■ ACTIVITY
Could you print, exactly and without pictures, only the lines from the one with "lime brick I1:L1" through the end of the records below?

■ ENTRIES SHOWN

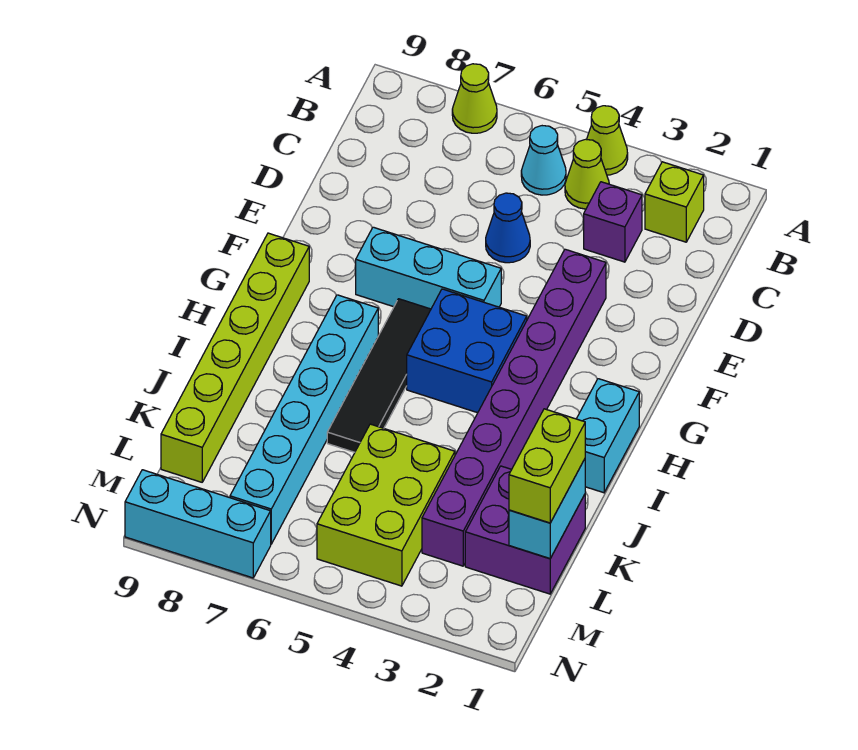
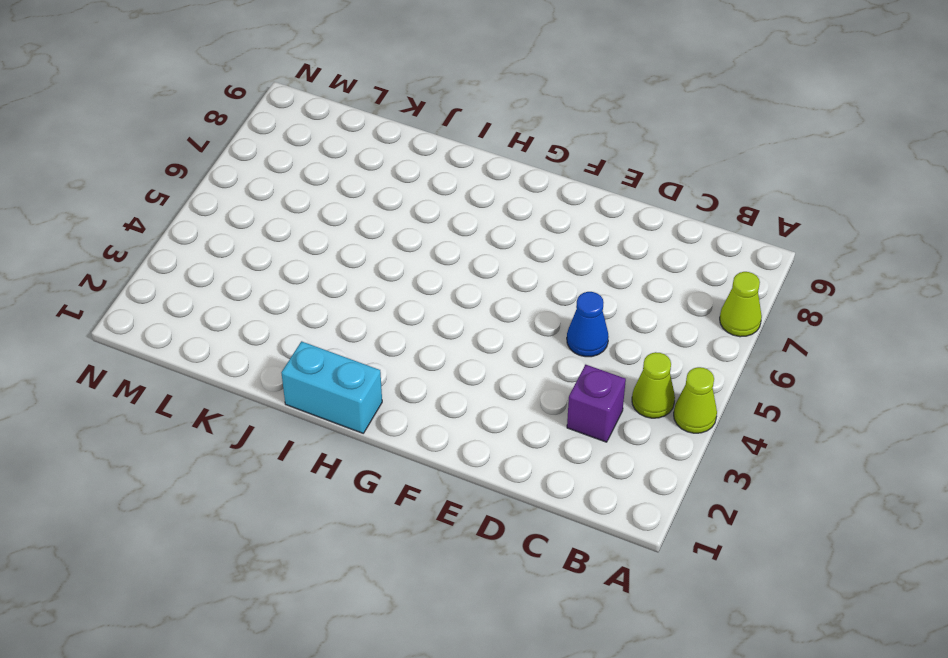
none -> lime brick B2 level 1
none -> cyan cone B5 level 1
none -> purple brick E3:L3 level 1

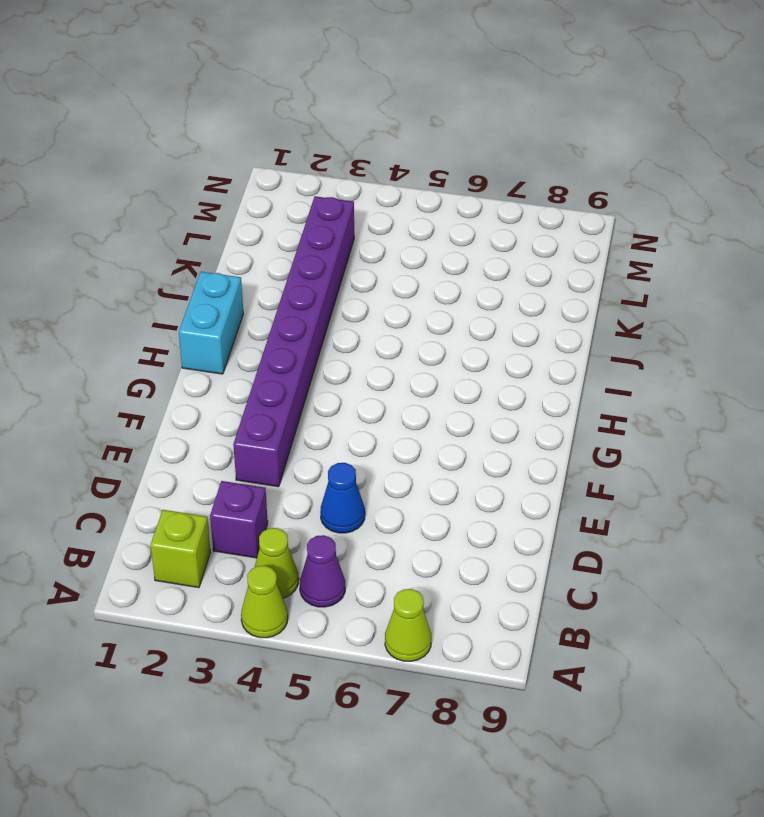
purple cone B5 level 1 -> cyan cone B5 level 1
none -> cyan brick F5:F7 level 1
none -> blue brick G4:H5 level 1
none -> black tile G6:J6 level 1

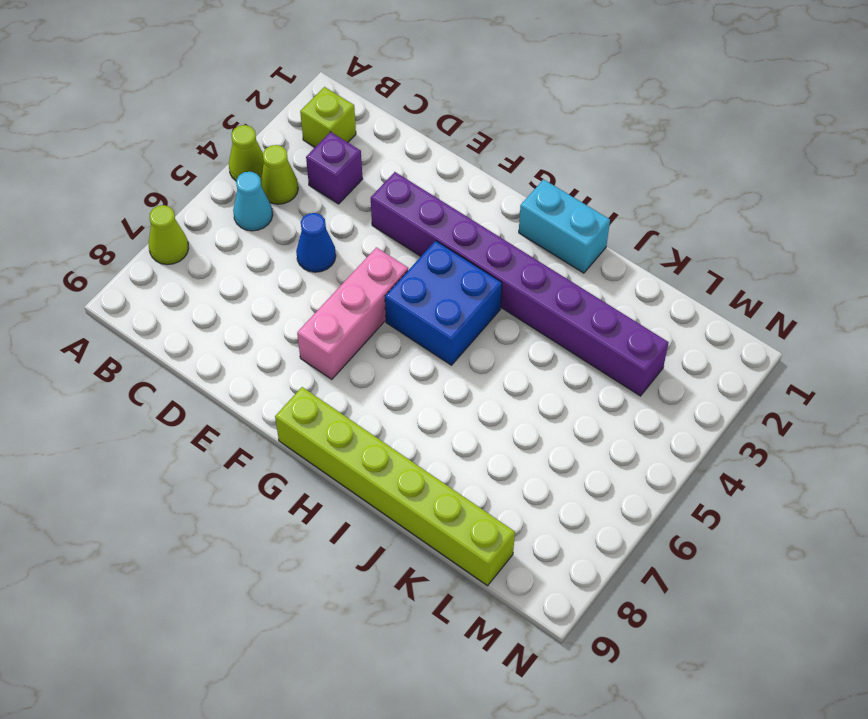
pink brick F5:F7 level 1 -> cyan brick F5:F7 level 1
none -> black tile G6:J6 level 1
none -> cyan brick H7:M7 level 1
none -> purple brick K1:L2 level 1

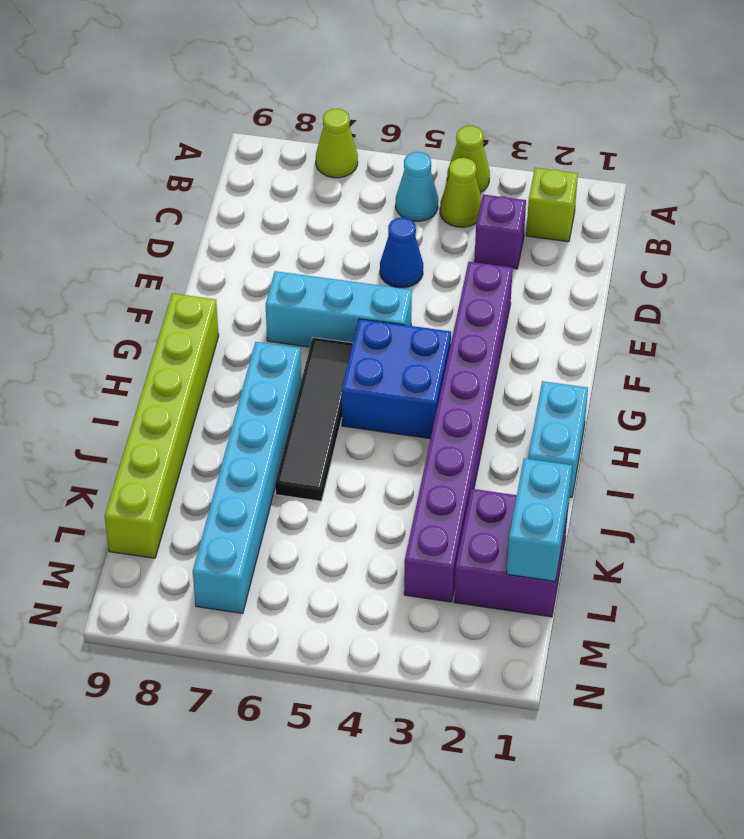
none -> lime brick K4:M5 level 1
none -> cyan brick N7:N9 level 1
none -> lime brick K1:L1 level 3

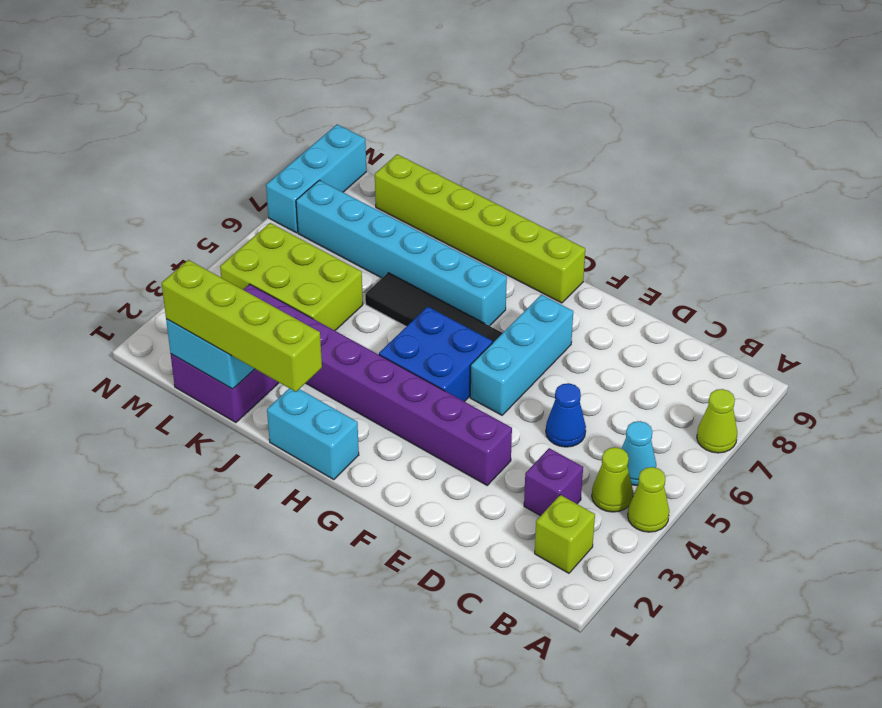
lime brick I1:L1 level 3 -> lime brick K1:L1 level 3

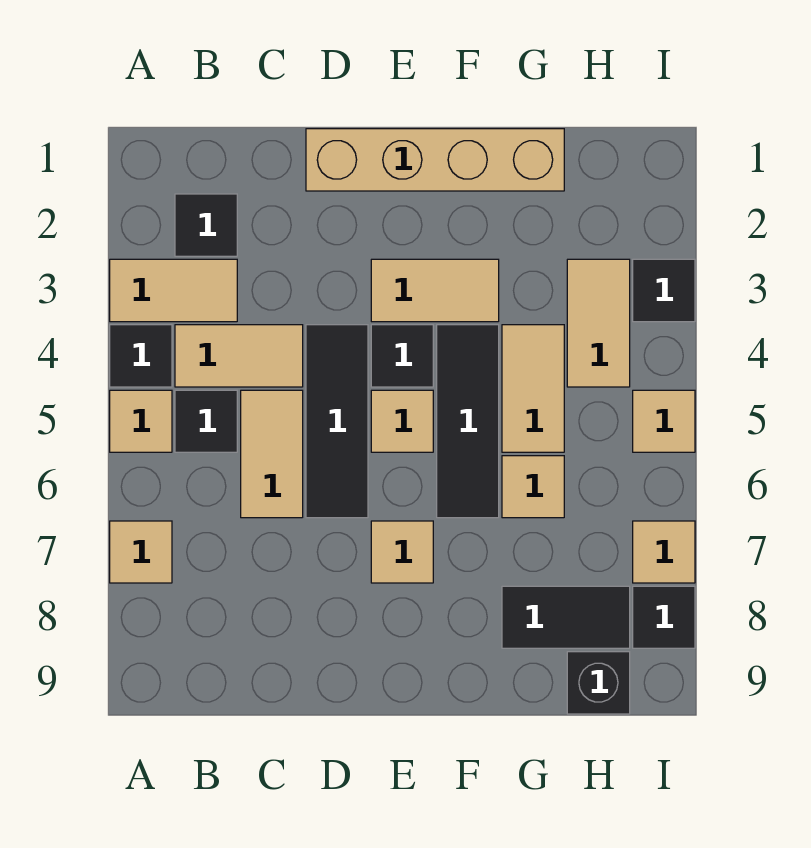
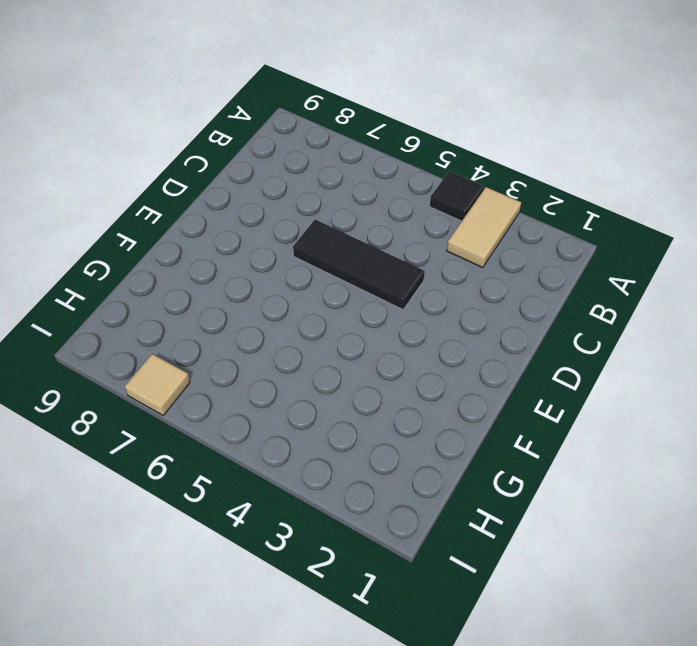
none -> tan tile A5 level 1
none -> tan tile A7 level 1
none -> black tile B2 level 1

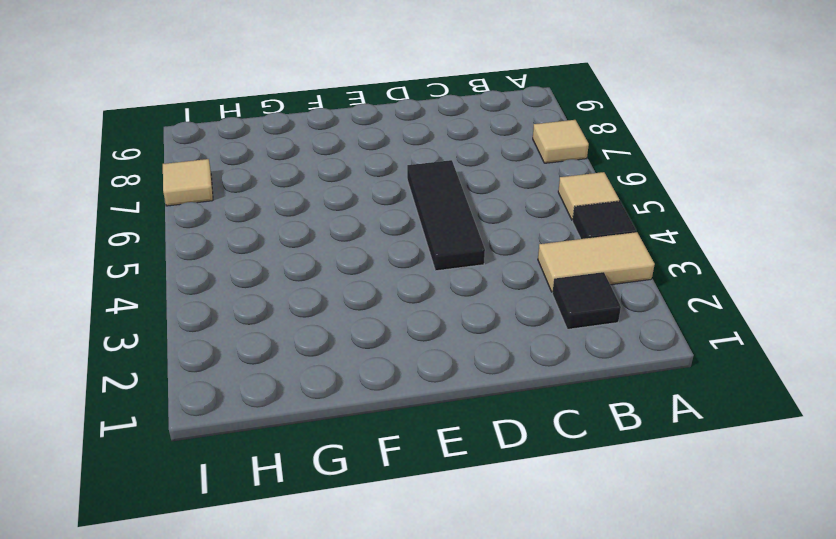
none -> tan tile B4:C4 level 1
none -> black tile B5 level 1
none -> tan tile C5:C6 level 1

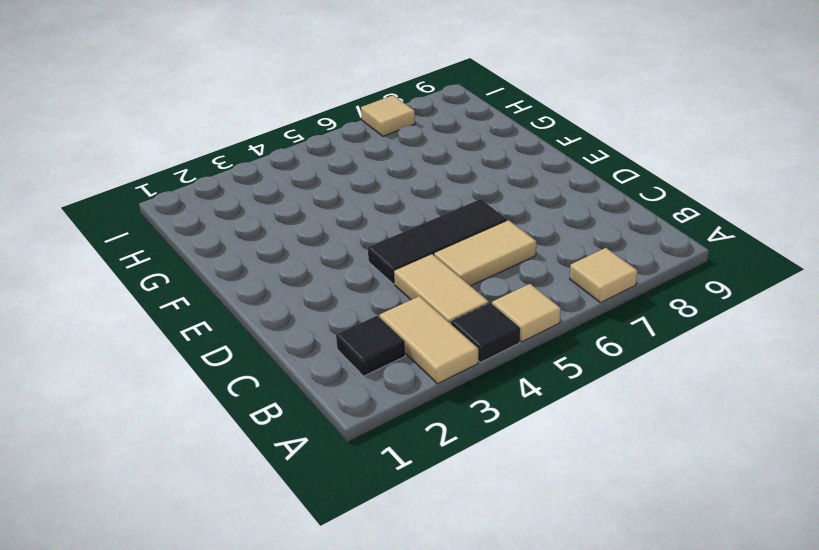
none -> black tile B5 level 1
none -> tan brick D1:G1 level 1
none -> tan tile E3:F3 level 1

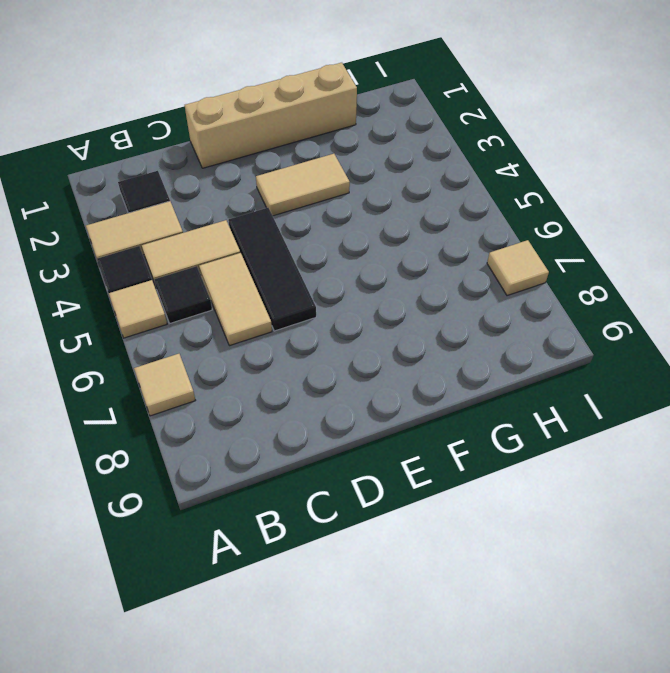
none -> black tile E4 level 1
none -> tan tile E5 level 1
none -> tan tile E7 level 1

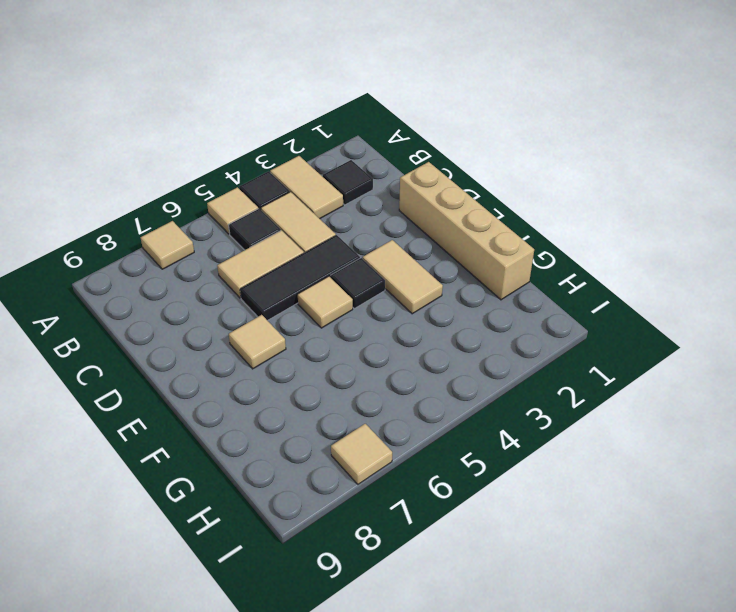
none -> black tile F4:F6 level 1
none -> tan tile G4:G5 level 1
none -> tan tile G6 level 1

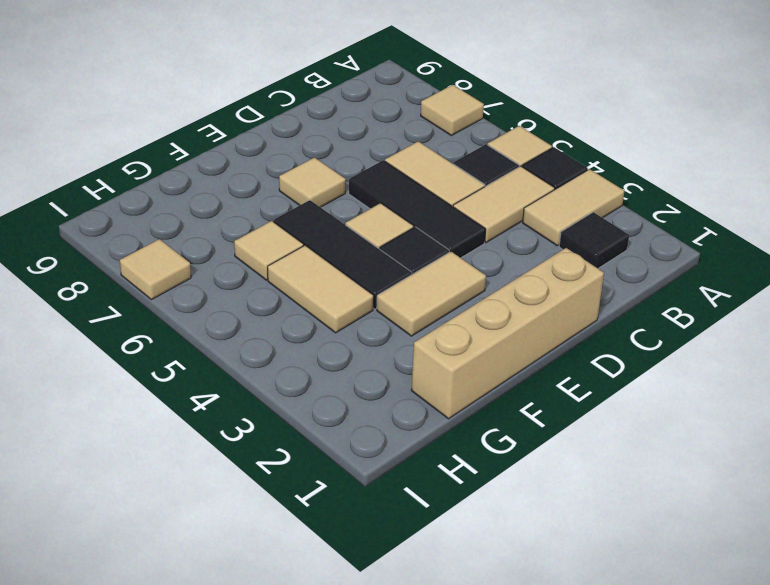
none -> black tile G8:H8 level 1
none -> tan tile H3:H4 level 1
none -> black brick H9 level 1

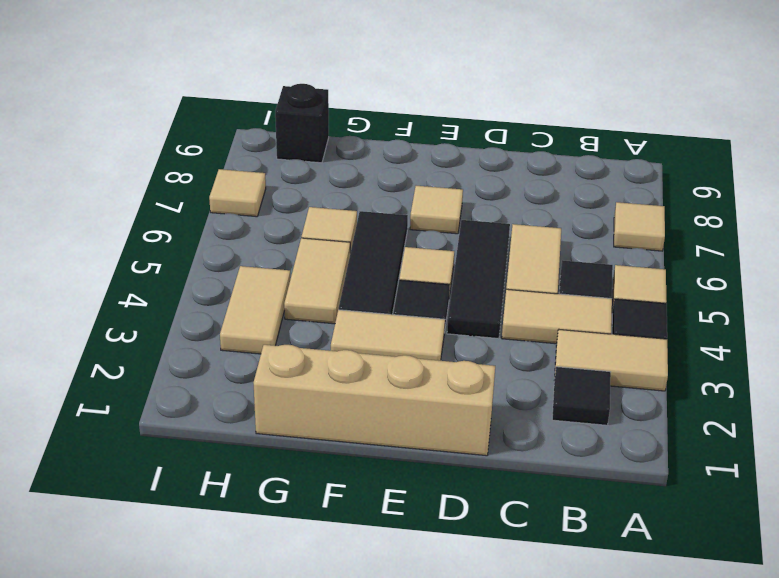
none -> black tile G8:H8 level 1
none -> black tile I3 level 1
none -> tan tile I5 level 1

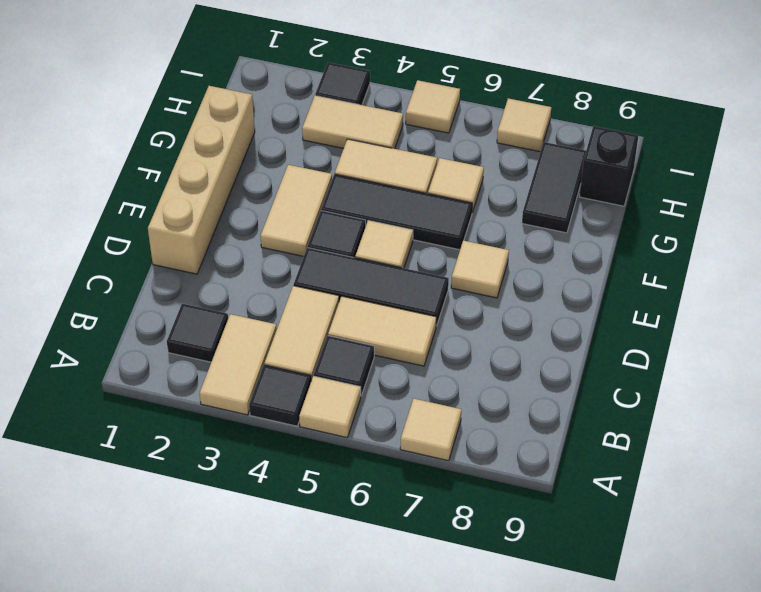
none -> black tile I8 level 1

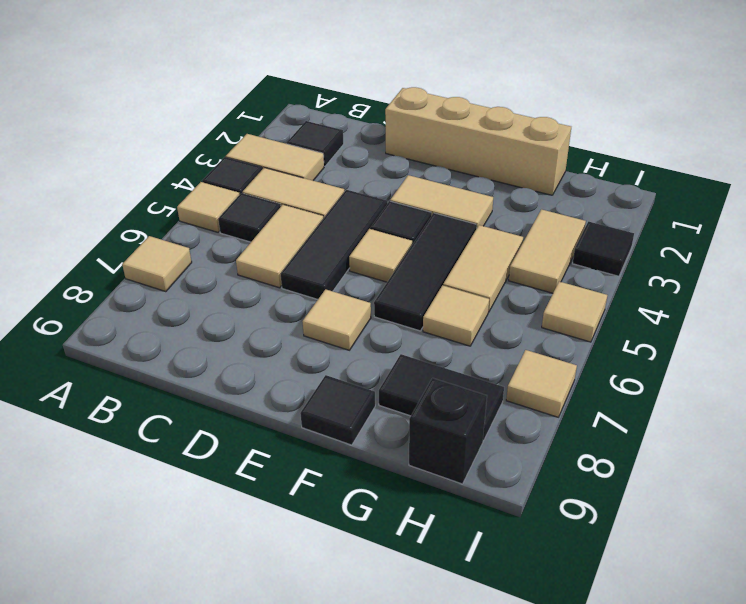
black tile F9 level 1 -> black tile I8 level 1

■ EXERCISE OUTPUT
lime brick I1:L1 level 3 -> lime brick K1:L1 level 3

none -> tan tile A5 level 1
none -> tan tile A7 level 1
none -> black tile B2 level 1

none -> tan tile B4:C4 level 1
none -> black tile B5 level 1
none -> tan tile C5:C6 level 1

none -> black tile B5 level 1
none -> tan brick D1:G1 level 1
none -> tan tile E3:F3 level 1

none -> black tile E4 level 1
none -> tan tile E5 level 1
none -> tan tile E7 level 1

none -> black tile F4:F6 level 1
none -> tan tile G4:G5 level 1
none -> tan tile G6 level 1

none -> black tile G8:H8 level 1
none -> tan tile H3:H4 level 1
none -> black brick H9 level 1

none -> black tile G8:H8 level 1
none -> black tile I3 level 1
none -> tan tile I5 level 1

none -> black tile I8 level 1

black tile F9 level 1 -> black tile I8 level 1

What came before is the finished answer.